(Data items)
--

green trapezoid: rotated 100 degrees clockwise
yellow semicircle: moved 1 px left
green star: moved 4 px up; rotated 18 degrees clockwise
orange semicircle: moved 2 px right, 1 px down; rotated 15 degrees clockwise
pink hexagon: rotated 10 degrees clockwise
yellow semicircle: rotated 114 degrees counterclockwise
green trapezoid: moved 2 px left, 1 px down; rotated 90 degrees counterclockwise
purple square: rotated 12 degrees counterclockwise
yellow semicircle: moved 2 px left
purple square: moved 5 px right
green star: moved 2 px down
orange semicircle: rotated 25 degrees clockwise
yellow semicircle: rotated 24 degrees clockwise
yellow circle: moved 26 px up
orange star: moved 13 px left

--

EXERCISE DETAILS:
Copy out every line of the records above without changing anything.

THE SOLUTION:
green trapezoid: rotated 100 degrees clockwise
yellow semicircle: moved 1 px left
green star: moved 4 px up; rotated 18 degrees clockwise
orange semicircle: moved 2 px right, 1 px down; rotated 15 degrees clockwise
pink hexagon: rotated 10 degrees clockwise
yellow semicircle: rotated 114 degrees counterclockwise
green trapezoid: moved 2 px left, 1 px down; rotated 90 degrees counterclockwise
purple square: rotated 12 degrees counterclockwise
yellow semicircle: moved 2 px left
purple square: moved 5 px right
green star: moved 2 px down
orange semicircle: rotated 25 degrees clockwise
yellow semicircle: rotated 24 degrees clockwise
yellow circle: moved 26 px up
orange star: moved 13 px left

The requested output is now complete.